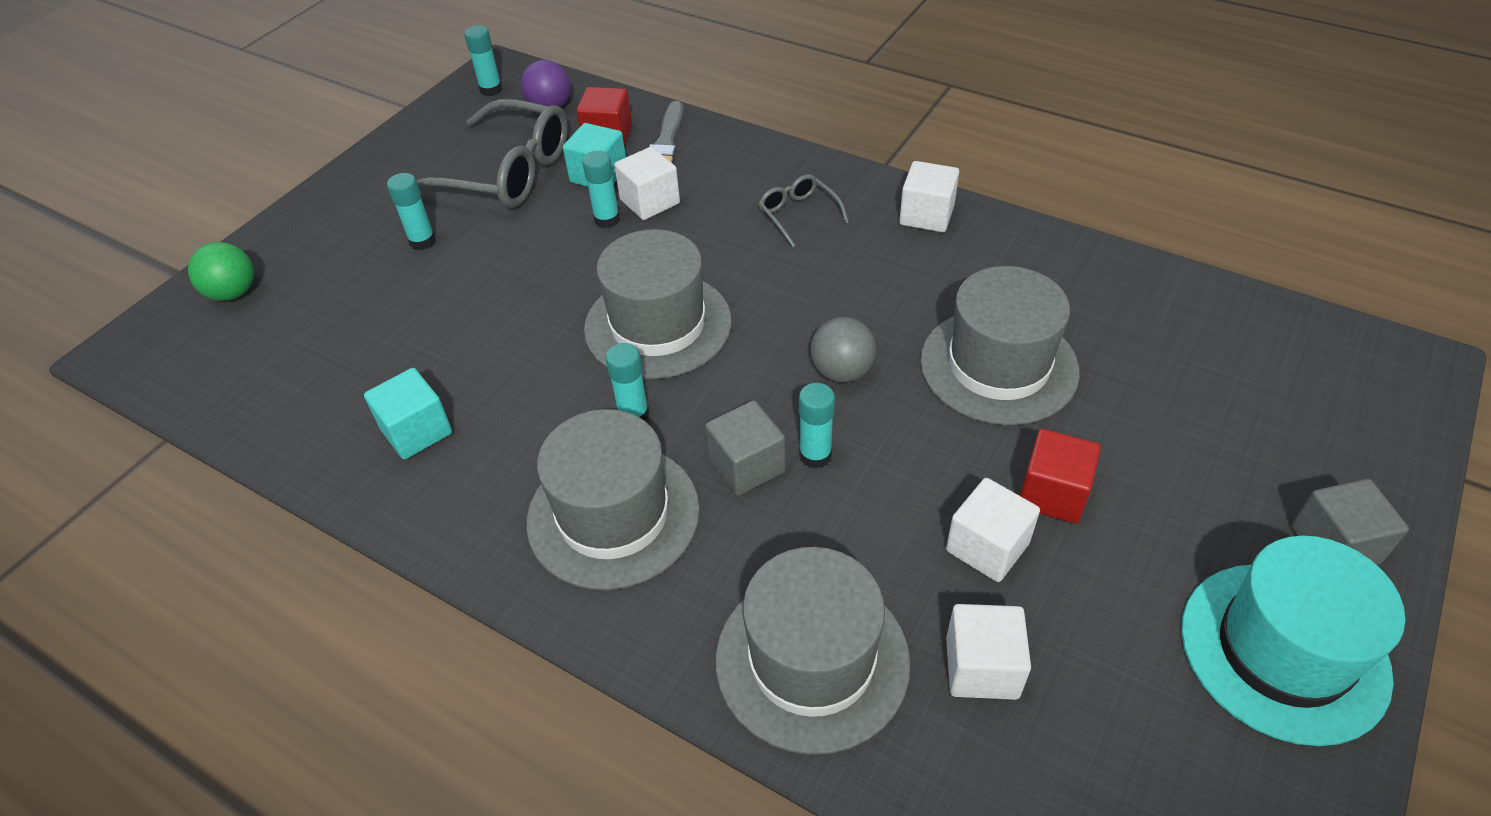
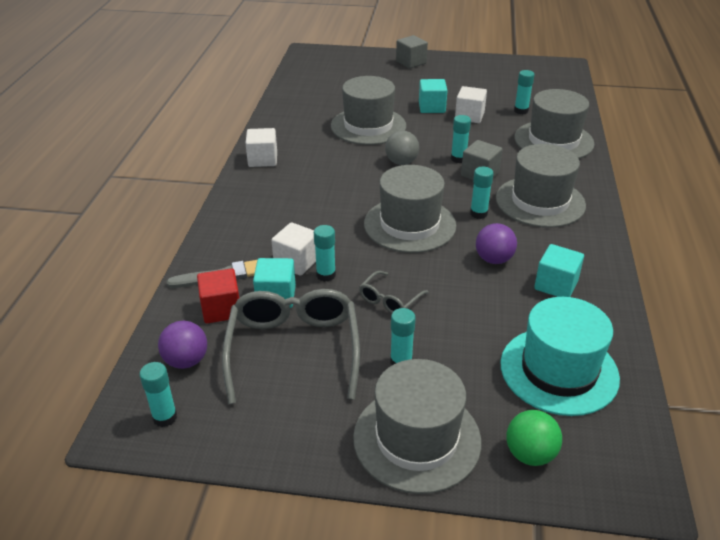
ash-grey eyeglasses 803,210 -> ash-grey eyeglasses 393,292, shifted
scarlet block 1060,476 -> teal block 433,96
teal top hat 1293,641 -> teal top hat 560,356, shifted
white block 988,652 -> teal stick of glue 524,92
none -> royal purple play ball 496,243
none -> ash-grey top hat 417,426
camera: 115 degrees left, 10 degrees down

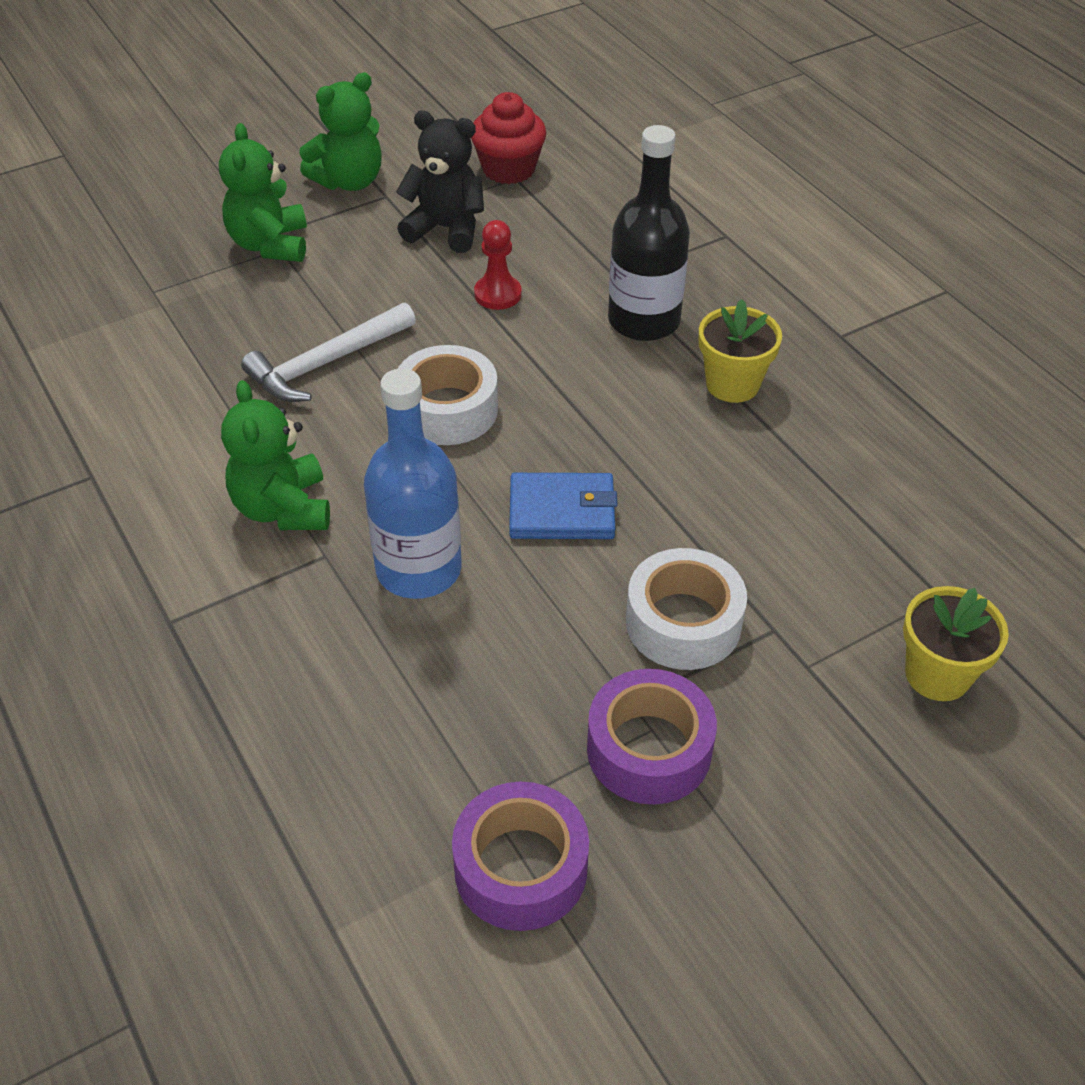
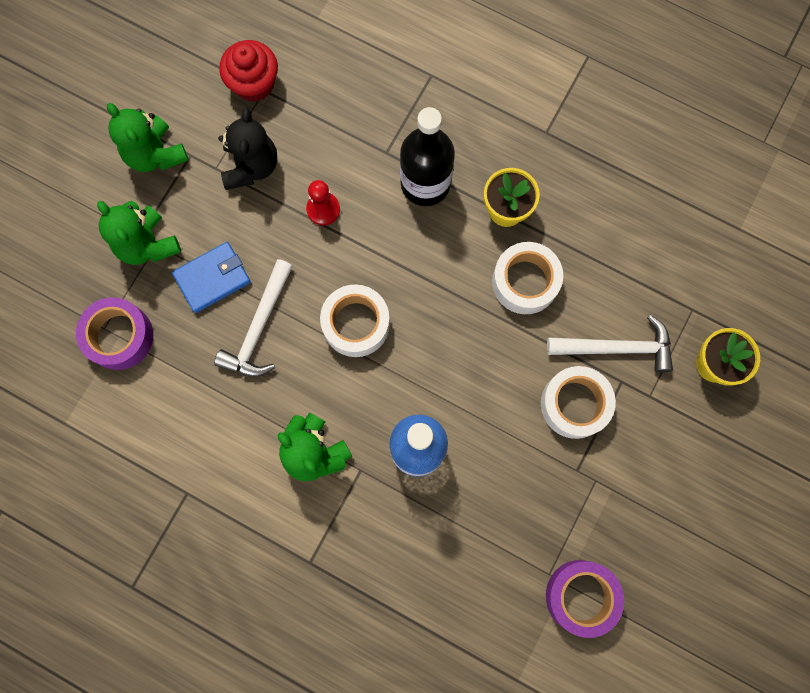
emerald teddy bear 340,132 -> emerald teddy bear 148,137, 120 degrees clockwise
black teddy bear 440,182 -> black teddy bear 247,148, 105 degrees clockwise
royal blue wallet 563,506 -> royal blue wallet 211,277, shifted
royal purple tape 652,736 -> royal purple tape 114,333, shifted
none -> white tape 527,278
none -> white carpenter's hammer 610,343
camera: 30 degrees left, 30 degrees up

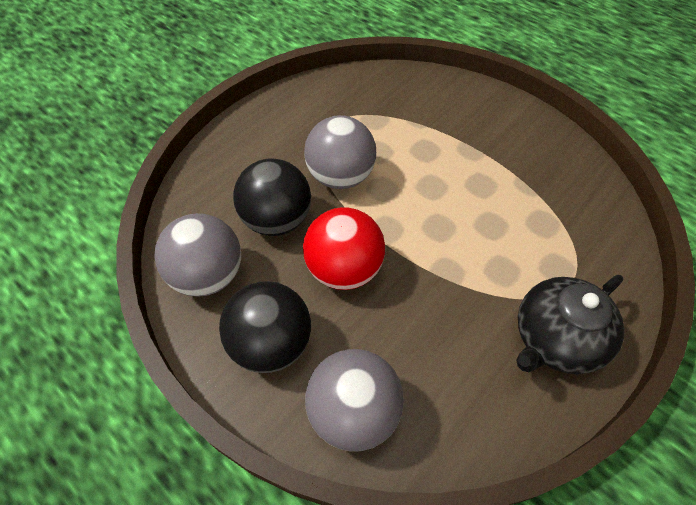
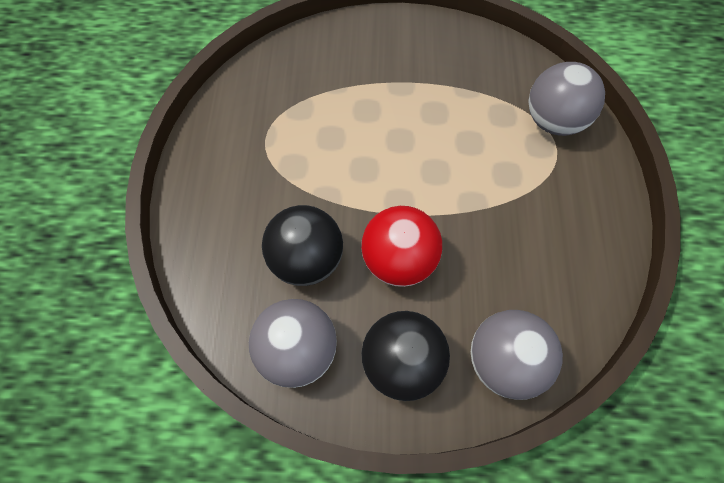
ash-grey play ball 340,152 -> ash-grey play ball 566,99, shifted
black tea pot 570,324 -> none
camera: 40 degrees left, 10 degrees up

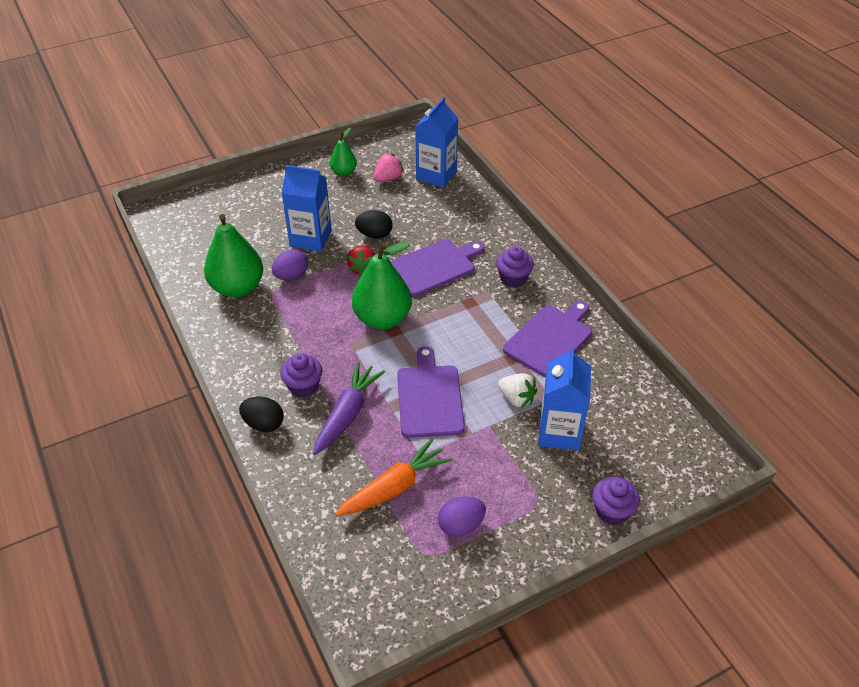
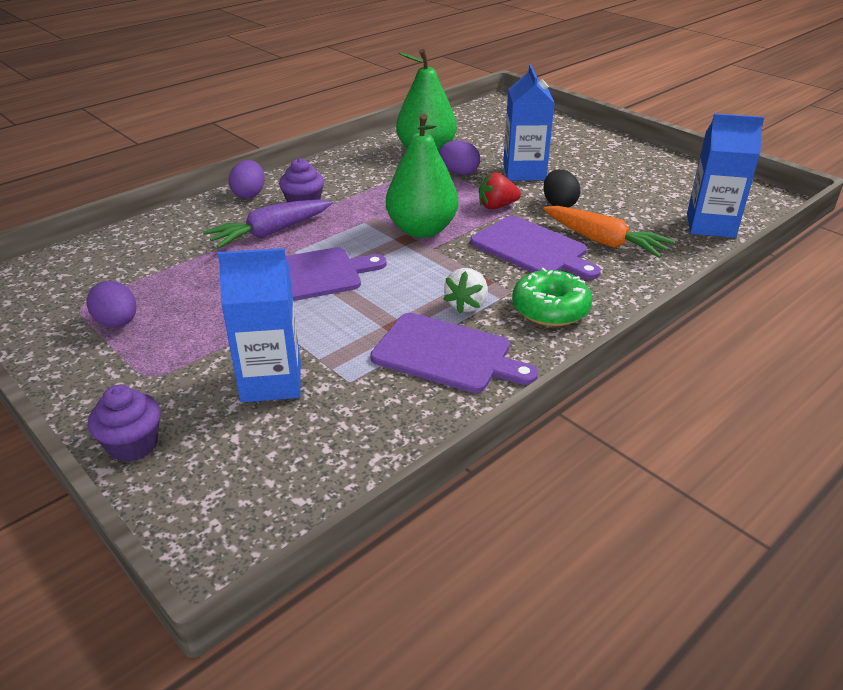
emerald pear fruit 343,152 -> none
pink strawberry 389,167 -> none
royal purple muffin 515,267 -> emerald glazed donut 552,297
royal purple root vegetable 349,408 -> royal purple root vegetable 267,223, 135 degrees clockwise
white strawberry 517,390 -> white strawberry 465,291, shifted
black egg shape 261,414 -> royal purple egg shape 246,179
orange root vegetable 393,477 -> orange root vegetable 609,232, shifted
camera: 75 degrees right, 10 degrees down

------------------------------

◆ **What you will do**
Return each line of the material above that holds the string "teal".

◆ **Reply**
scarlet block 1060,476 -> teal block 433,96
teal top hat 1293,641 -> teal top hat 560,356, shifted
white block 988,652 -> teal stick of glue 524,92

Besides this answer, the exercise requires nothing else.